## TASK ITEM
Please reproduce each line of the data below exactly as shown.

(Before-and-after object listings)

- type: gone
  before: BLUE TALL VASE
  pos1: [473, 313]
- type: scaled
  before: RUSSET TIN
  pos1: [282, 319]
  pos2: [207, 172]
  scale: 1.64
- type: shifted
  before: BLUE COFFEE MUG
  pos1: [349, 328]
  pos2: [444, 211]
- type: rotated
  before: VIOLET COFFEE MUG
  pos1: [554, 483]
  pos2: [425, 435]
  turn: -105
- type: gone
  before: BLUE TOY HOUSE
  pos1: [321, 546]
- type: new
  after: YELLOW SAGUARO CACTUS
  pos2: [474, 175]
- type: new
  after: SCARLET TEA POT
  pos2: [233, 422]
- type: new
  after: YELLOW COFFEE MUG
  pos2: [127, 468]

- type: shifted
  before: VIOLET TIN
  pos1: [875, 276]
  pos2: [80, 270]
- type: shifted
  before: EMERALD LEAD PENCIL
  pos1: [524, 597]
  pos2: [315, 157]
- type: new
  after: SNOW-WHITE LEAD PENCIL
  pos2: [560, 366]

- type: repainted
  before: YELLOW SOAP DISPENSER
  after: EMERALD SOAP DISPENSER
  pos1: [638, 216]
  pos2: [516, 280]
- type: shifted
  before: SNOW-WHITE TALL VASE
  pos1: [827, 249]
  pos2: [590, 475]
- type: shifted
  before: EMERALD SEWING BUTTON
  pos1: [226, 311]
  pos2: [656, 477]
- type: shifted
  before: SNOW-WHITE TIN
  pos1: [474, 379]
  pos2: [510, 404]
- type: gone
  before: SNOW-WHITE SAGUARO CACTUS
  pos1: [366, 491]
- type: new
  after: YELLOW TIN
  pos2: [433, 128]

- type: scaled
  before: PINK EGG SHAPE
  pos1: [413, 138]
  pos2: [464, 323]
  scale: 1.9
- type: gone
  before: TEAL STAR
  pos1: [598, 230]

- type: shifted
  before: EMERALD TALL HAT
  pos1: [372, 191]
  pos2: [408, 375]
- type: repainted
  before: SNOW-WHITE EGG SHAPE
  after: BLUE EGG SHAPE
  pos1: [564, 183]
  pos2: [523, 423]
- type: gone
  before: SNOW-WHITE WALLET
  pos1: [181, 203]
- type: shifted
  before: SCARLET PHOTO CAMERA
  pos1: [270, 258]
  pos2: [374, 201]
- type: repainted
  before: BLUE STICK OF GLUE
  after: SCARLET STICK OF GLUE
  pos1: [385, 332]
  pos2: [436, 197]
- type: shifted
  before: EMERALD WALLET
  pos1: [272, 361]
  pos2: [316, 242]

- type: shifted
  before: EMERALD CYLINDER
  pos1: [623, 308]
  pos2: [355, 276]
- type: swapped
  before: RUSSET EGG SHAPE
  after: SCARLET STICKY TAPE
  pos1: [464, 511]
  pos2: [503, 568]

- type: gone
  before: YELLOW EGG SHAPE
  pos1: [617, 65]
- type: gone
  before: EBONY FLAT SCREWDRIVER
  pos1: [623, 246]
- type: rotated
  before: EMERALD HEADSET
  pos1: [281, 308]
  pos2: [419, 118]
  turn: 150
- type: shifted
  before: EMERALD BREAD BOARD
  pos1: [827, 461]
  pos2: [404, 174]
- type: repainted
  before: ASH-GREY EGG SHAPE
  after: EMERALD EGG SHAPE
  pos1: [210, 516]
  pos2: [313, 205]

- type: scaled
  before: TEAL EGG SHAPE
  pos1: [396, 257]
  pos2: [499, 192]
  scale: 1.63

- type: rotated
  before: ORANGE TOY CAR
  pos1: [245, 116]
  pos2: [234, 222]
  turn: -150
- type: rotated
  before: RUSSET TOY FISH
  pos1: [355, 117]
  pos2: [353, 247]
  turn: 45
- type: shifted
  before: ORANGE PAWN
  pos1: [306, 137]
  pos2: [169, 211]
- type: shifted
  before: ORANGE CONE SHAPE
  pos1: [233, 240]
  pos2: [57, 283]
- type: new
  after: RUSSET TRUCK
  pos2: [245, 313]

## WRITTEN RESPONSE
- type: gone
  before: BLUE TALL VASE
  pos1: [473, 313]
- type: scaled
  before: RUSSET TIN
  pos1: [282, 319]
  pos2: [207, 172]
  scale: 1.64
- type: shifted
  before: BLUE COFFEE MUG
  pos1: [349, 328]
  pos2: [444, 211]
- type: rotated
  before: VIOLET COFFEE MUG
  pos1: [554, 483]
  pos2: [425, 435]
  turn: -105
- type: gone
  before: BLUE TOY HOUSE
  pos1: [321, 546]
- type: new
  after: YELLOW SAGUARO CACTUS
  pos2: [474, 175]
- type: new
  after: SCARLET TEA POT
  pos2: [233, 422]
- type: new
  after: YELLOW COFFEE MUG
  pos2: [127, 468]

- type: shifted
  before: VIOLET TIN
  pos1: [875, 276]
  pos2: [80, 270]
- type: shifted
  before: EMERALD LEAD PENCIL
  pos1: [524, 597]
  pos2: [315, 157]
- type: new
  after: SNOW-WHITE LEAD PENCIL
  pos2: [560, 366]

- type: repainted
  before: YELLOW SOAP DISPENSER
  after: EMERALD SOAP DISPENSER
  pos1: [638, 216]
  pos2: [516, 280]
- type: shifted
  before: SNOW-WHITE TALL VASE
  pos1: [827, 249]
  pos2: [590, 475]
- type: shifted
  before: EMERALD SEWING BUTTON
  pos1: [226, 311]
  pos2: [656, 477]
- type: shifted
  before: SNOW-WHITE TIN
  pos1: [474, 379]
  pos2: [510, 404]
- type: gone
  before: SNOW-WHITE SAGUARO CACTUS
  pos1: [366, 491]
- type: new
  after: YELLOW TIN
  pos2: [433, 128]

- type: scaled
  before: PINK EGG SHAPE
  pos1: [413, 138]
  pos2: [464, 323]
  scale: 1.9
- type: gone
  before: TEAL STAR
  pos1: [598, 230]

- type: shifted
  before: EMERALD TALL HAT
  pos1: [372, 191]
  pos2: [408, 375]
- type: repainted
  before: SNOW-WHITE EGG SHAPE
  after: BLUE EGG SHAPE
  pos1: [564, 183]
  pos2: [523, 423]
- type: gone
  before: SNOW-WHITE WALLET
  pos1: [181, 203]
- type: shifted
  before: SCARLET PHOTO CAMERA
  pos1: [270, 258]
  pos2: [374, 201]
- type: repainted
  before: BLUE STICK OF GLUE
  after: SCARLET STICK OF GLUE
  pos1: [385, 332]
  pos2: [436, 197]
- type: shifted
  before: EMERALD WALLET
  pos1: [272, 361]
  pos2: [316, 242]

- type: shifted
  before: EMERALD CYLINDER
  pos1: [623, 308]
  pos2: [355, 276]
- type: swapped
  before: RUSSET EGG SHAPE
  after: SCARLET STICKY TAPE
  pos1: [464, 511]
  pos2: [503, 568]

- type: gone
  before: YELLOW EGG SHAPE
  pos1: [617, 65]
- type: gone
  before: EBONY FLAT SCREWDRIVER
  pos1: [623, 246]
- type: rotated
  before: EMERALD HEADSET
  pos1: [281, 308]
  pos2: [419, 118]
  turn: 150
- type: shifted
  before: EMERALD BREAD BOARD
  pos1: [827, 461]
  pos2: [404, 174]
- type: repainted
  before: ASH-GREY EGG SHAPE
  after: EMERALD EGG SHAPE
  pos1: [210, 516]
  pos2: [313, 205]

- type: scaled
  before: TEAL EGG SHAPE
  pos1: [396, 257]
  pos2: [499, 192]
  scale: 1.63

- type: rotated
  before: ORANGE TOY CAR
  pos1: [245, 116]
  pos2: [234, 222]
  turn: -150
- type: rotated
  before: RUSSET TOY FISH
  pos1: [355, 117]
  pos2: [353, 247]
  turn: 45
- type: shifted
  before: ORANGE PAWN
  pos1: [306, 137]
  pos2: [169, 211]
- type: shifted
  before: ORANGE CONE SHAPE
  pos1: [233, 240]
  pos2: [57, 283]
- type: new
  after: RUSSET TRUCK
  pos2: [245, 313]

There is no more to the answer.